BEGIN The input

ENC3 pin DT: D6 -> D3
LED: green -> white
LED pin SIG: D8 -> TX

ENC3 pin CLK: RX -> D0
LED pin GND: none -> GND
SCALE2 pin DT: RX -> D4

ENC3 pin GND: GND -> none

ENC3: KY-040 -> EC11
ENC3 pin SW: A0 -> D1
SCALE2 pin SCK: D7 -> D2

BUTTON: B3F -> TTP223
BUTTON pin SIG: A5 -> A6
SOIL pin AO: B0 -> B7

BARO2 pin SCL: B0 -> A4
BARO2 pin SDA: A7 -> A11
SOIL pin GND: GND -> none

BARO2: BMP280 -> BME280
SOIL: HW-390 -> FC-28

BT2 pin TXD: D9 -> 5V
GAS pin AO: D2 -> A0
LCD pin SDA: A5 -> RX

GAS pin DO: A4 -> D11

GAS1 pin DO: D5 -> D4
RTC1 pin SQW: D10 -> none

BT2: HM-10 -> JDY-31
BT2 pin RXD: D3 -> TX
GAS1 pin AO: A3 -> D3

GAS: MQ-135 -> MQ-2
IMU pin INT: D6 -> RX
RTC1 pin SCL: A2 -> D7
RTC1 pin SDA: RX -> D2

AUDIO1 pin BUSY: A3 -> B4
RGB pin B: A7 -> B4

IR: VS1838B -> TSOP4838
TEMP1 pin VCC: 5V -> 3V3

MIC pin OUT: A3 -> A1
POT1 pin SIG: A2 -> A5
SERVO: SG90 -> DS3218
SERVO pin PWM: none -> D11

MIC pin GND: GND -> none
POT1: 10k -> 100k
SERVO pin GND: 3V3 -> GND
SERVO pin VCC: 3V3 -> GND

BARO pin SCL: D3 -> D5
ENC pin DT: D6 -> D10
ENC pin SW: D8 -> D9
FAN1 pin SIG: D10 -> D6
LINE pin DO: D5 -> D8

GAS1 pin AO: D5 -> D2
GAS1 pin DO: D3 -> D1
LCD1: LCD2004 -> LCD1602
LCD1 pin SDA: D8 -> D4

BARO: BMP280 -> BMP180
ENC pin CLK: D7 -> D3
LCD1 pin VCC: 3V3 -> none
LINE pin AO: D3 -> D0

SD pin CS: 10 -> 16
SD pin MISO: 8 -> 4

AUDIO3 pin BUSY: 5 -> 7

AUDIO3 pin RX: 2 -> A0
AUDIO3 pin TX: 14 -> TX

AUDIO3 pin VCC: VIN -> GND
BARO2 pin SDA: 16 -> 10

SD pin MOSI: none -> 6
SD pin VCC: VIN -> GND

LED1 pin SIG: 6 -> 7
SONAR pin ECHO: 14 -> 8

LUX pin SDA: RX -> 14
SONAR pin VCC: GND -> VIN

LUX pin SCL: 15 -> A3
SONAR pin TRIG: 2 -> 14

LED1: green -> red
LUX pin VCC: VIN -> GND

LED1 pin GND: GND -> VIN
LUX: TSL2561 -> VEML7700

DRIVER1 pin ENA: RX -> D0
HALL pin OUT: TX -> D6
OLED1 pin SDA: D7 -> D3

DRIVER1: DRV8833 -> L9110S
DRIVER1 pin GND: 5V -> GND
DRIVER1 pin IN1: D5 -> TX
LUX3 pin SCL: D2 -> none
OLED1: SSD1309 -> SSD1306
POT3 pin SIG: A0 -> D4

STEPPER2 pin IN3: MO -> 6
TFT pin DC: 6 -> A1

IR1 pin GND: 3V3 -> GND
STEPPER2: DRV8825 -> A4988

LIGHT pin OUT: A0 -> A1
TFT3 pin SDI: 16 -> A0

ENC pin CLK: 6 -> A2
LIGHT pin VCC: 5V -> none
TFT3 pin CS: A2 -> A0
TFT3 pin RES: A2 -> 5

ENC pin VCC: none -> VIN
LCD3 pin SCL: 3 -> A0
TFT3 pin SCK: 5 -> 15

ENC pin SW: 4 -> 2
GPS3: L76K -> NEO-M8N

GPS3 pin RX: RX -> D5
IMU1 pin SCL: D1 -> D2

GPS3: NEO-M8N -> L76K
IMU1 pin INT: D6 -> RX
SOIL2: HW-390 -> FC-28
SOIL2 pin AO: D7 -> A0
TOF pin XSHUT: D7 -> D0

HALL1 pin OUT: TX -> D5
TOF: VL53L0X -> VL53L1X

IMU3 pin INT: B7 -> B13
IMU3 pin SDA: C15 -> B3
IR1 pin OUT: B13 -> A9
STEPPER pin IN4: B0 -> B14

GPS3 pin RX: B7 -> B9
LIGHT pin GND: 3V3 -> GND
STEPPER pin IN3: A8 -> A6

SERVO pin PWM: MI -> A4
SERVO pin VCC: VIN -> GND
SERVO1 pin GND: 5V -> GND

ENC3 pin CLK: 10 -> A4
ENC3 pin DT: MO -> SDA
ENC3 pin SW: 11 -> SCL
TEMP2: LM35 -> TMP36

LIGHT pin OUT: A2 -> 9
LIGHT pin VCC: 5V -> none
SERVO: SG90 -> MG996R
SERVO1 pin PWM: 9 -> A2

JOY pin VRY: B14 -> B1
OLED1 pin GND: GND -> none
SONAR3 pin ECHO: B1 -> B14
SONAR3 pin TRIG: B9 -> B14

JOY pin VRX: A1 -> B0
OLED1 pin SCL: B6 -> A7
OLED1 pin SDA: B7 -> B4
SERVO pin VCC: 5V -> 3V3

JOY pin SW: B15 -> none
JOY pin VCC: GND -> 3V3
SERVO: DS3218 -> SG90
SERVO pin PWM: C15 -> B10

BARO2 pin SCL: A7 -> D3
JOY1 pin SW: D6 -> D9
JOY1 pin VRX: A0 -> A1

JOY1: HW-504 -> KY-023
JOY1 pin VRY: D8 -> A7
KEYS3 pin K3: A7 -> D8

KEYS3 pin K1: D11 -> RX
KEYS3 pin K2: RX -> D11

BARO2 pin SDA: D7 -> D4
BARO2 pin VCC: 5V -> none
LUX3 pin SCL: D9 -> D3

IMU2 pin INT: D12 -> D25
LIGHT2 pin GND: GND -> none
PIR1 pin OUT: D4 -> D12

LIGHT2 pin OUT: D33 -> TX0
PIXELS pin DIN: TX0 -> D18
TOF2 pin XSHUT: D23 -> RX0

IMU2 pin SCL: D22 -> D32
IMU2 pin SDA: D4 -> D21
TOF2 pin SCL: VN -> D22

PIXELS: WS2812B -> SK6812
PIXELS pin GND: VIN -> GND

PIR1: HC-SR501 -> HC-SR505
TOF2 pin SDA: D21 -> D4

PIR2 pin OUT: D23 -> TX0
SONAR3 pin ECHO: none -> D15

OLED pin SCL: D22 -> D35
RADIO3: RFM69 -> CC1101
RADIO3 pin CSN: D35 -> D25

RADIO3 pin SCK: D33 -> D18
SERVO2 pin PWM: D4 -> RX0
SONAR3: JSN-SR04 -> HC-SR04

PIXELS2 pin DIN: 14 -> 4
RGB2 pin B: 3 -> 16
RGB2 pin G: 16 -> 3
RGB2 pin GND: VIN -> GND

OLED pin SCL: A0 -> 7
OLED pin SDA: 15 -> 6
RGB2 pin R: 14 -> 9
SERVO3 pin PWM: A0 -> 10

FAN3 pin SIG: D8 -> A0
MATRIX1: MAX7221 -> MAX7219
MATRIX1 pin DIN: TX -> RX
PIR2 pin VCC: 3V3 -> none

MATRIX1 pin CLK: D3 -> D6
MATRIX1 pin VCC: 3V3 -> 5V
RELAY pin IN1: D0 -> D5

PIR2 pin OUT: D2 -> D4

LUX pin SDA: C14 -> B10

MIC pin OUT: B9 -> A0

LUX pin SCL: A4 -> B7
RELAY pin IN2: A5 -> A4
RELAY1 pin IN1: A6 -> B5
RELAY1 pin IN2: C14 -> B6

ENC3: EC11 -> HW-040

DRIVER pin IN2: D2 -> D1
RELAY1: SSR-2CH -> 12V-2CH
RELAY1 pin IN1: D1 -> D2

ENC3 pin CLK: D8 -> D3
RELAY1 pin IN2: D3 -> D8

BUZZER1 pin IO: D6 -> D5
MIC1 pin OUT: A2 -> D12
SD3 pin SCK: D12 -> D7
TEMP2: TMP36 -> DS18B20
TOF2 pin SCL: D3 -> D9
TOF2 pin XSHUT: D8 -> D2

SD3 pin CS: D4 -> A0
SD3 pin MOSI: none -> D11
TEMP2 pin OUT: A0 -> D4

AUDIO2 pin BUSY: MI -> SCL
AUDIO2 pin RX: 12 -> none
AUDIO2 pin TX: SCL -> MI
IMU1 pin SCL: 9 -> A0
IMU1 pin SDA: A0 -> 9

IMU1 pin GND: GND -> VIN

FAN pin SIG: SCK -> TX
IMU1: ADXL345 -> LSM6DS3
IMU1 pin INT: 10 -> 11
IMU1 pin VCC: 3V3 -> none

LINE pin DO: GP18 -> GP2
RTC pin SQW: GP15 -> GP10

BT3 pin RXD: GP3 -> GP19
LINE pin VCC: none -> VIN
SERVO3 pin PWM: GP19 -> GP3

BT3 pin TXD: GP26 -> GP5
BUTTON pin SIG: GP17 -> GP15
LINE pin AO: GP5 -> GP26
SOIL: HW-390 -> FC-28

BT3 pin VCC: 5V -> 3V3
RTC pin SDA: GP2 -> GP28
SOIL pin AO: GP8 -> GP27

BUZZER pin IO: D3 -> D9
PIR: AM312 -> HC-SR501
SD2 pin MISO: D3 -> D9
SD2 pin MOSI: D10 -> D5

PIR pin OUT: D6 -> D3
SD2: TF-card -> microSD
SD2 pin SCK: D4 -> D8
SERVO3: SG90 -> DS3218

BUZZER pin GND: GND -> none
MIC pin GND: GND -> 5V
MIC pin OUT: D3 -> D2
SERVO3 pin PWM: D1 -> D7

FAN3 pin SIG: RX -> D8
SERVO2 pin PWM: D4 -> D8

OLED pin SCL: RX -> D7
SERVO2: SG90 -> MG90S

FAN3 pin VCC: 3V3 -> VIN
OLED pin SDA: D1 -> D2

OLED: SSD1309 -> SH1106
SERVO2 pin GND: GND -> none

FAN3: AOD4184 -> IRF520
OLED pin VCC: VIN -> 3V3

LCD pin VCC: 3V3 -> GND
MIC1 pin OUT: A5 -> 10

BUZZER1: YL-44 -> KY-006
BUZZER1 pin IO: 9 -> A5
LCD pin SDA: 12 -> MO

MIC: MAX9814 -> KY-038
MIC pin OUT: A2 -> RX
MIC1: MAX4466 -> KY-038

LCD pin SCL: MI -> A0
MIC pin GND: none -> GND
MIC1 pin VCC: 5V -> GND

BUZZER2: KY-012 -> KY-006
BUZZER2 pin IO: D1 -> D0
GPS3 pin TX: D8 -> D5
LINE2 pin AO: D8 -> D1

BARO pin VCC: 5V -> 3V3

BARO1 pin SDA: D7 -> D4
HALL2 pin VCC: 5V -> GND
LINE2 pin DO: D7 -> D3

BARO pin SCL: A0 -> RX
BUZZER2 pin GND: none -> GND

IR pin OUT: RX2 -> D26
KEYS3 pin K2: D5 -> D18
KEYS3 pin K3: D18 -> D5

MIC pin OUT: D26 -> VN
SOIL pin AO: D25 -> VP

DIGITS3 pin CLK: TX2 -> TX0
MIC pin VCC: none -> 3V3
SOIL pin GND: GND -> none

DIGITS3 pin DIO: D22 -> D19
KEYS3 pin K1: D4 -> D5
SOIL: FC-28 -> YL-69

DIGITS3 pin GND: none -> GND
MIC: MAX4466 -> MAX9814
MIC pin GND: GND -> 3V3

END The input

Only the lines from the one containing "FAN3: AOD4184 -> IRF520" through the one containing "DIGITS3 pin GND: none -> GND" are to be retyped, both boundary lines included, with no other material.

_Exercise answer_.
FAN3: AOD4184 -> IRF520
OLED pin VCC: VIN -> 3V3

LCD pin VCC: 3V3 -> GND
MIC1 pin OUT: A5 -> 10

BUZZER1: YL-44 -> KY-006
BUZZER1 pin IO: 9 -> A5
LCD pin SDA: 12 -> MO

MIC: MAX9814 -> KY-038
MIC pin OUT: A2 -> RX
MIC1: MAX4466 -> KY-038

LCD pin SCL: MI -> A0
MIC pin GND: none -> GND
MIC1 pin VCC: 5V -> GND

BUZZER2: KY-012 -> KY-006
BUZZER2 pin IO: D1 -> D0
GPS3 pin TX: D8 -> D5
LINE2 pin AO: D8 -> D1

BARO pin VCC: 5V -> 3V3

BARO1 pin SDA: D7 -> D4
HALL2 pin VCC: 5V -> GND
LINE2 pin DO: D7 -> D3

BARO pin SCL: A0 -> RX
BUZZER2 pin GND: none -> GND

IR pin OUT: RX2 -> D26
KEYS3 pin K2: D5 -> D18
KEYS3 pin K3: D18 -> D5

MIC pin OUT: D26 -> VN
SOIL pin AO: D25 -> VP

DIGITS3 pin CLK: TX2 -> TX0
MIC pin VCC: none -> 3V3
SOIL pin GND: GND -> none

DIGITS3 pin DIO: D22 -> D19
KEYS3 pin K1: D4 -> D5
SOIL: FC-28 -> YL-69

DIGITS3 pin GND: none -> GND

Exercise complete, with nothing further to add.